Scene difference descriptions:
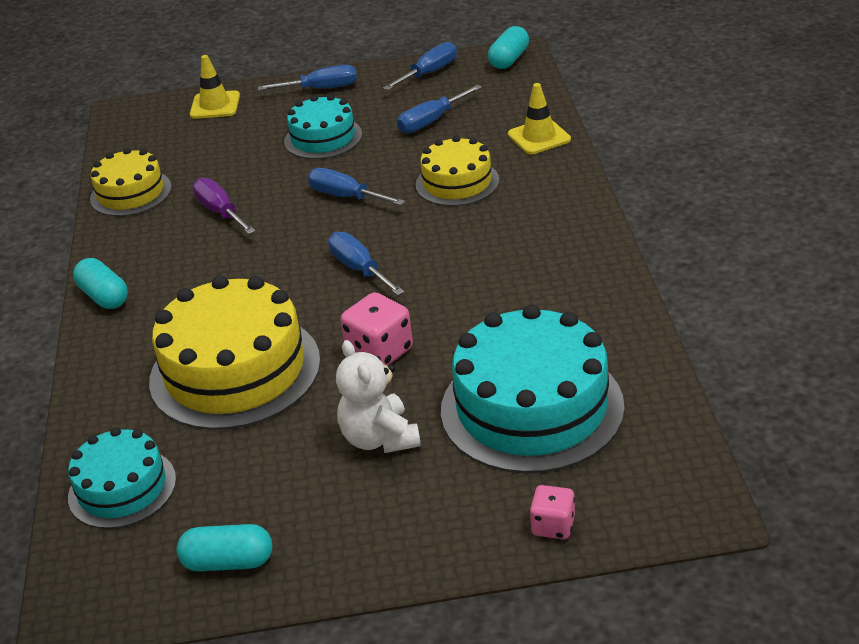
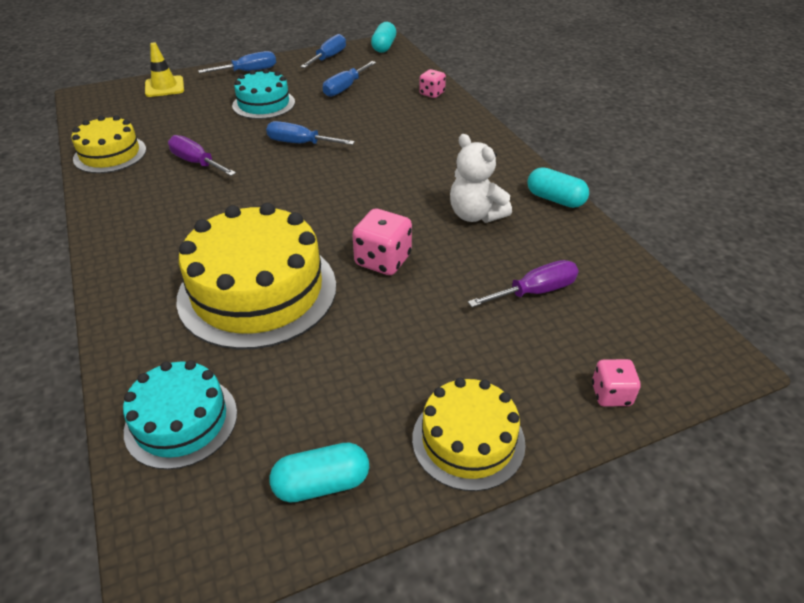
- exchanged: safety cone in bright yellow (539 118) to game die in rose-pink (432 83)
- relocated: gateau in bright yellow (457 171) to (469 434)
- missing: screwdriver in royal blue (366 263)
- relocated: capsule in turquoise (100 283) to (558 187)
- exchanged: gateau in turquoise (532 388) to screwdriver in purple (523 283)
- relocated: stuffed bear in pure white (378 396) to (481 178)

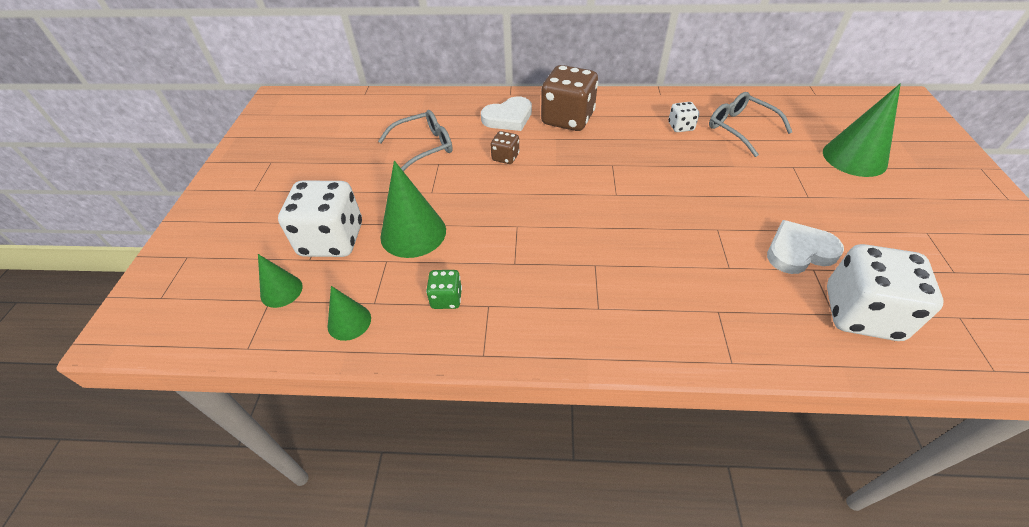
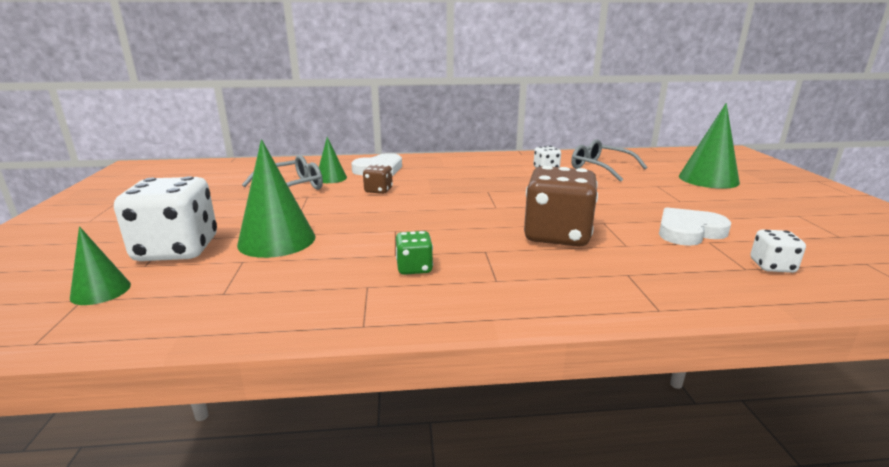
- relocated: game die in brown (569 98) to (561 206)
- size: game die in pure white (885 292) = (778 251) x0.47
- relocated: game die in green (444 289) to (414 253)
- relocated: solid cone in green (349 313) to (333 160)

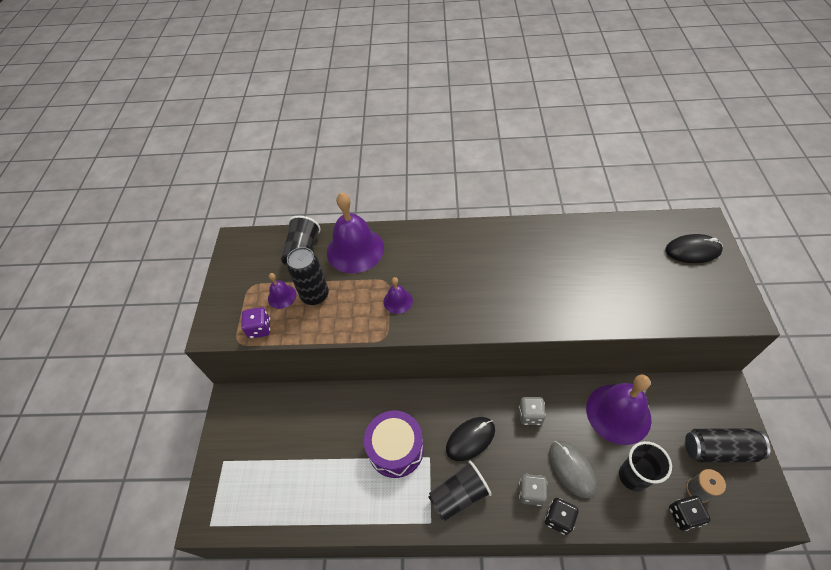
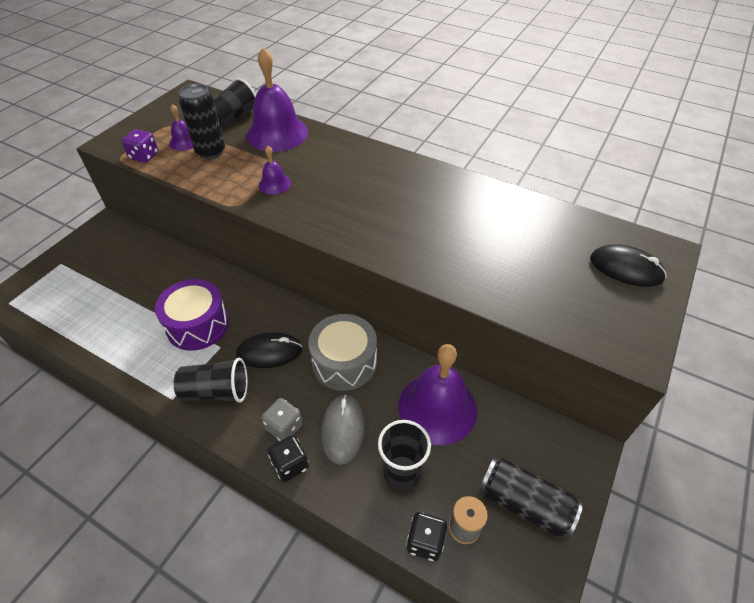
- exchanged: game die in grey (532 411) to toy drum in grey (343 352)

What to do —
Reproduce, word for word, every line from the start of the records down to and including the line with "- relocated: capsule"; skip the pictures.

Response for this exercise —
- exchanged: safety cone in bright yellow (539 118) to game die in rose-pink (432 83)
- relocated: gateau in bright yellow (457 171) to (469 434)
- missing: screwdriver in royal blue (366 263)
- relocated: capsule in turquoise (100 283) to (558 187)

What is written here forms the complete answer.